About this task:
Repeat, word for word, every line from the line holding "C4: 150nF (COM, VCC) -> 150nF (-12V, COM)" through the final line of the entries below. Skip all pictures.

Raw data:
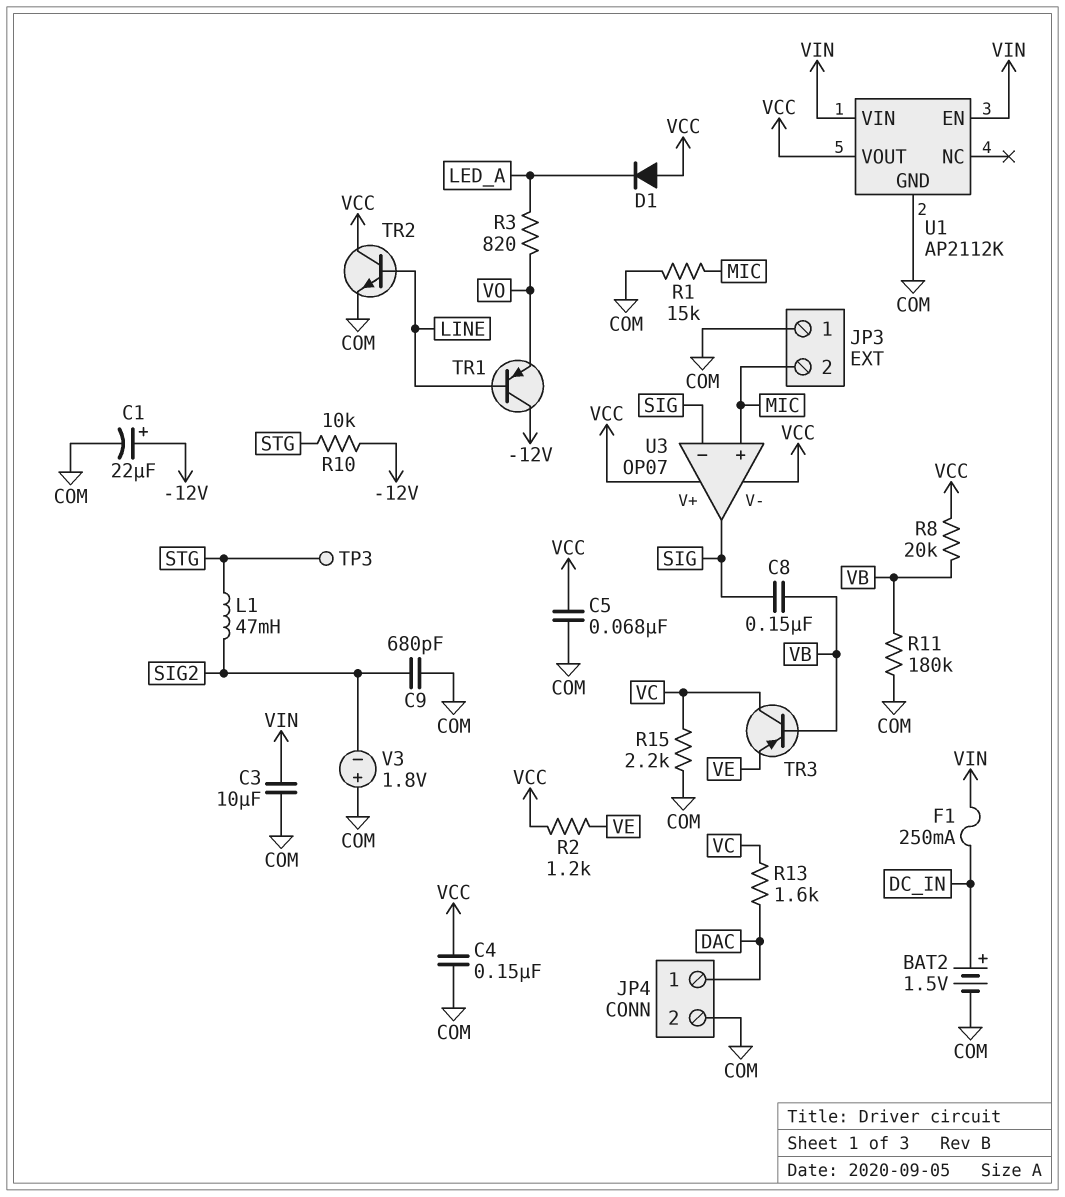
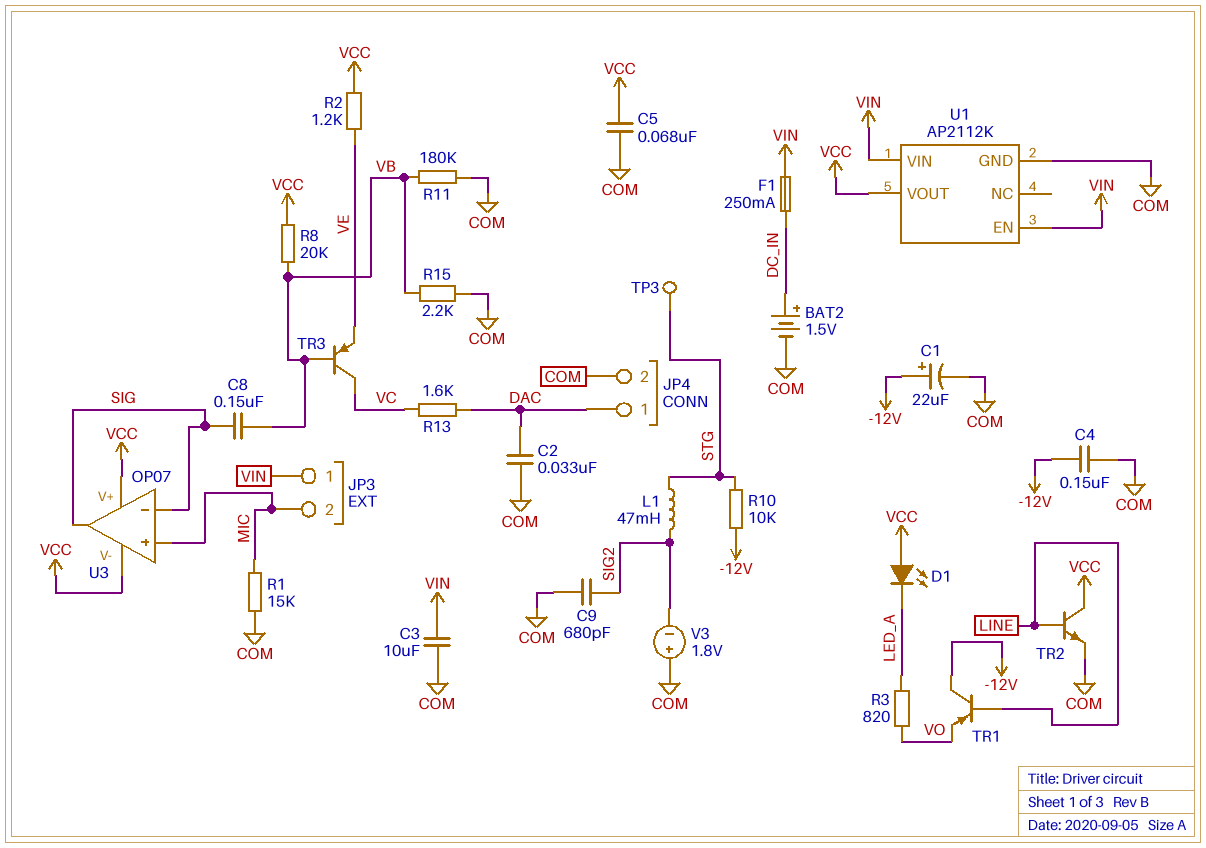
C2: none -> 33nF (COM, DAC)
C4: 150nF (COM, VCC) -> 150nF (-12V, COM)
D1: diode (A VCC, K LED_A) -> LED (A VCC, K LED_A)
JP3 pin 1: COM -> VIN
R15: 2.2k (COM, VC) -> 2.2k (COM, VB)

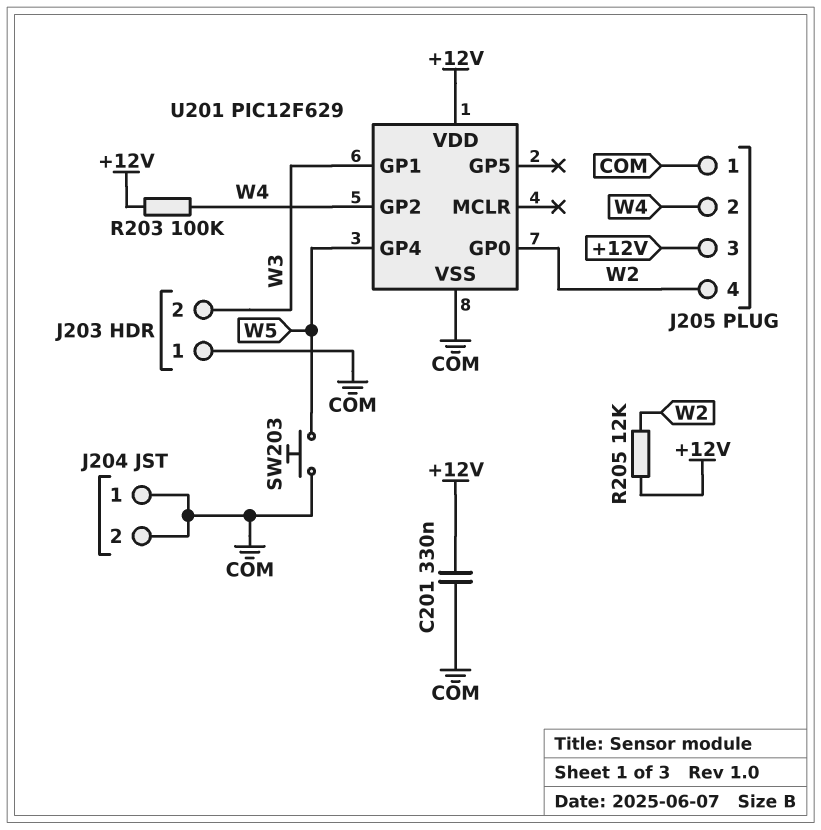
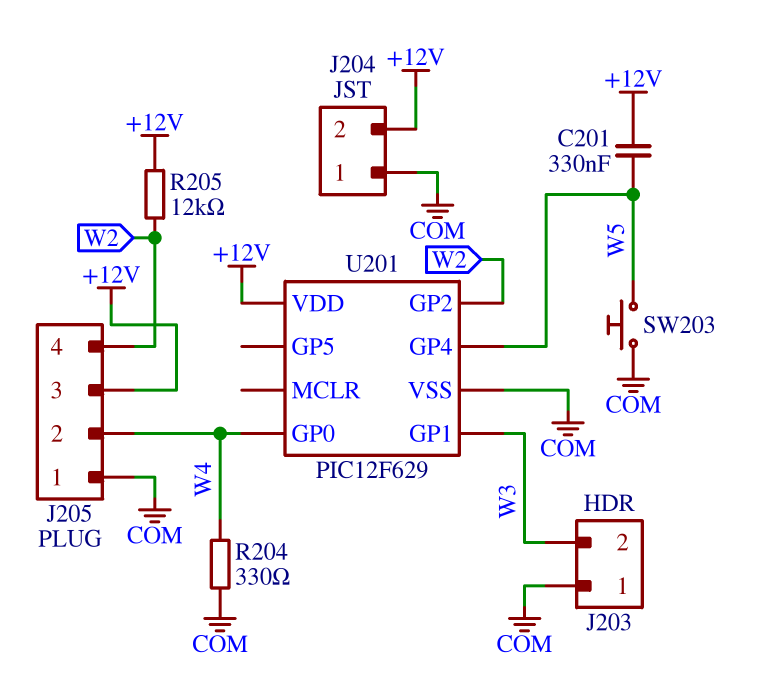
C201: 330nF (+12V, COM) -> 330nF (+12V, W5)
J204 pin 2: COM -> +12V
R203: 100k (+12V, W4) -> none
R204: none -> 330 (COM, W4)
U201 pin GP0: W2 -> W4
U201 pin GP2: W4 -> W2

Answer section:
C4: 150nF (COM, VCC) -> 150nF (-12V, COM)
D1: diode (A VCC, K LED_A) -> LED (A VCC, K LED_A)
JP3 pin 1: COM -> VIN
R15: 2.2k (COM, VC) -> 2.2k (COM, VB)

C201: 330nF (+12V, COM) -> 330nF (+12V, W5)
J204 pin 2: COM -> +12V
R203: 100k (+12V, W4) -> none
R204: none -> 330 (COM, W4)
U201 pin GP0: W2 -> W4
U201 pin GP2: W4 -> W2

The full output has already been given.